### AIM OF THE EXERCISE
In the records below, tally every line containing "yellow". Report only the total.

Start of AVAILABLE RECORDS

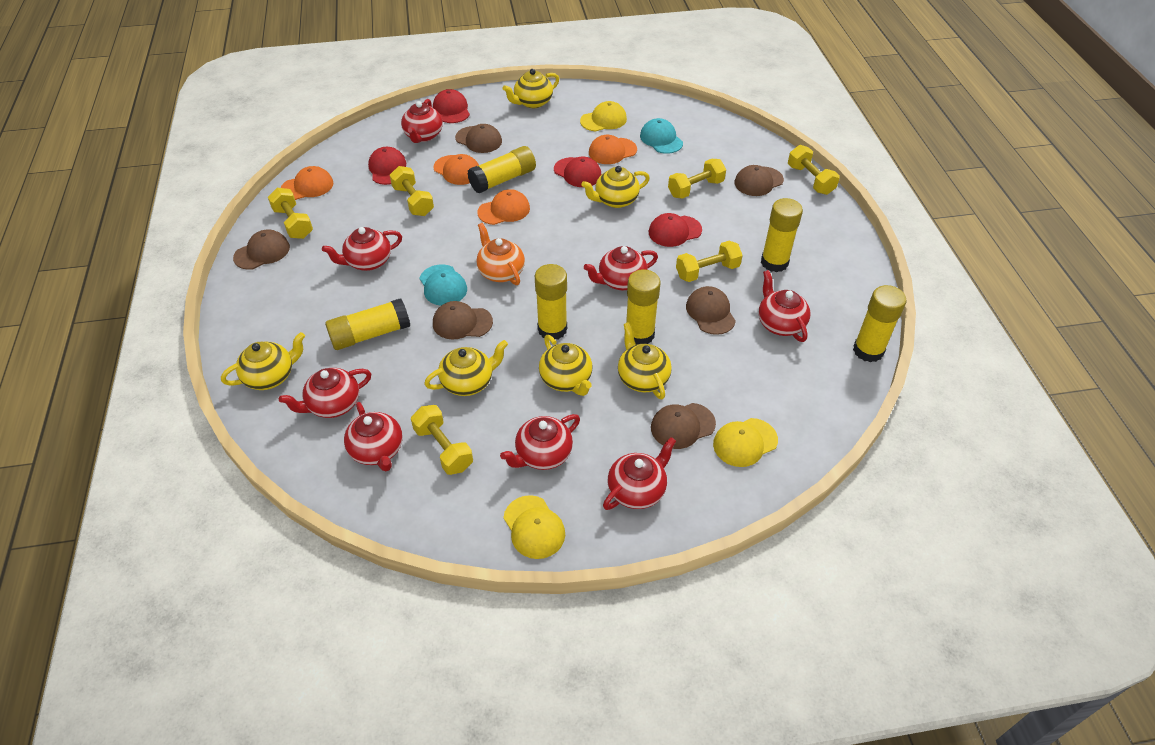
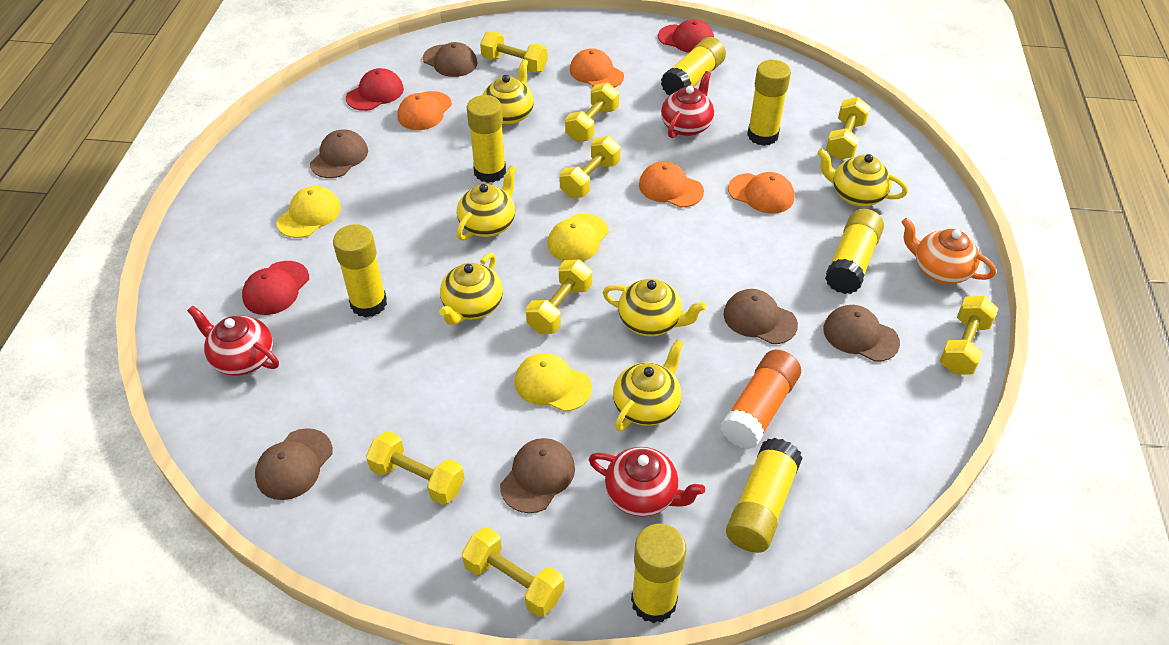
orange glue stick: 0 -> 1
red cap: 4 -> 3
red teapot: 8 -> 3
turquoise cap: 2 -> 0
yellow dumbbell: 6 -> 8
yellow glue stick: 6 -> 7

End of AVAILABLE RECORDS

### RESPONSE TO THE TASK
2